Data entries:
────────────────
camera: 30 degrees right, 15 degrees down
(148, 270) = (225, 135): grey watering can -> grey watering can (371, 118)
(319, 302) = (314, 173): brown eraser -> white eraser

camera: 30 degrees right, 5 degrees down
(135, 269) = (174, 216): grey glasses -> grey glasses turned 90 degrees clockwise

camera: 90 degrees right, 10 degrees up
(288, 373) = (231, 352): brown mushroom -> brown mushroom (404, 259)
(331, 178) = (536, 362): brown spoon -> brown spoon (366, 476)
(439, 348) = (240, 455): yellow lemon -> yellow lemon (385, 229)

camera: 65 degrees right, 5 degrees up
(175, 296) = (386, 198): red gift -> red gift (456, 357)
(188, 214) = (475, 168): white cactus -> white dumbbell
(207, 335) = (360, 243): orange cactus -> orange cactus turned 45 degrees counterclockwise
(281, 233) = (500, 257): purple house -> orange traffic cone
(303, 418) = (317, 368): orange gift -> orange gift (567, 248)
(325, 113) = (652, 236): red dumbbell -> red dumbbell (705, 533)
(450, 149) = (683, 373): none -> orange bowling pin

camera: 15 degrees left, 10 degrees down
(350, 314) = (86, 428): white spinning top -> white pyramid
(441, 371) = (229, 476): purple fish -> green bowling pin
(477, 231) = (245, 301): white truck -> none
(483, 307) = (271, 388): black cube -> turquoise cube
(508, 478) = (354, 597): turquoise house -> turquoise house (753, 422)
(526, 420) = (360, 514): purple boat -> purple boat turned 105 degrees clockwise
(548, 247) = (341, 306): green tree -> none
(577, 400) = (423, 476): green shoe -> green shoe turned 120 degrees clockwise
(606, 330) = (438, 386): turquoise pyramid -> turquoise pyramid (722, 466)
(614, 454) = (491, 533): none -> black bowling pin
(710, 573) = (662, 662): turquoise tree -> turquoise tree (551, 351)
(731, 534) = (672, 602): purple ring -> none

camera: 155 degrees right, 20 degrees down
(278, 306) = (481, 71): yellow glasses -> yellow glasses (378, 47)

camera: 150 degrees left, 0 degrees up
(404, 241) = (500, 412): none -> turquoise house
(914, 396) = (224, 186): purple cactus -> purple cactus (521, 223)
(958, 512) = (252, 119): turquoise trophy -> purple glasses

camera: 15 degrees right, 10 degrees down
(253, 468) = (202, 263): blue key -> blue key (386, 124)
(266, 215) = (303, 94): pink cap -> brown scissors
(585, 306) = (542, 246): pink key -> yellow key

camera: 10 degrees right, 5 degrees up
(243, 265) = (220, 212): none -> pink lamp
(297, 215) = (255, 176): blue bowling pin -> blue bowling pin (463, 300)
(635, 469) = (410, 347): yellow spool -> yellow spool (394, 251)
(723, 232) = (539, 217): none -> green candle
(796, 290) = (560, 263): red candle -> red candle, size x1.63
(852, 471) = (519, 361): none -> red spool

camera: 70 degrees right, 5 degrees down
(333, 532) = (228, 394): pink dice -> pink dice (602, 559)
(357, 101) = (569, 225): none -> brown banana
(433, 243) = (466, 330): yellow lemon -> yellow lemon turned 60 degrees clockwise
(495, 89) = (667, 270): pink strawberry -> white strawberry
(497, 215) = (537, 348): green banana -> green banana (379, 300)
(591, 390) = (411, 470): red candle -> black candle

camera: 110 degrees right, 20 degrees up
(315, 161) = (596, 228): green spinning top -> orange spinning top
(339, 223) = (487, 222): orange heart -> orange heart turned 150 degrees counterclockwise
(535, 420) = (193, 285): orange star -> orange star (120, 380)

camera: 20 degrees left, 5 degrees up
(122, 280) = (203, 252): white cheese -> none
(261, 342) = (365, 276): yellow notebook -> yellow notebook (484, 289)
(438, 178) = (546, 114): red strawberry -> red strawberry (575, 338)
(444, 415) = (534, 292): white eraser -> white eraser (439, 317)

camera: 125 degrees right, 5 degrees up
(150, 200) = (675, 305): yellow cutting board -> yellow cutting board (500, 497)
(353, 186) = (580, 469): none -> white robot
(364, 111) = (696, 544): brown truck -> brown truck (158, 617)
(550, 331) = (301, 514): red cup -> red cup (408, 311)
────────────────
**Activity**
Above are the records. Copy the lines beginning at the one that has "(288, 373) = (231, 352): brown" and ending with the one that has "camera: 65 degrees right, 5 degrees up", unchanged.

**Answer to the problem**
(288, 373) = (231, 352): brown mushroom -> brown mushroom (404, 259)
(331, 178) = (536, 362): brown spoon -> brown spoon (366, 476)
(439, 348) = (240, 455): yellow lemon -> yellow lemon (385, 229)

camera: 65 degrees right, 5 degrees up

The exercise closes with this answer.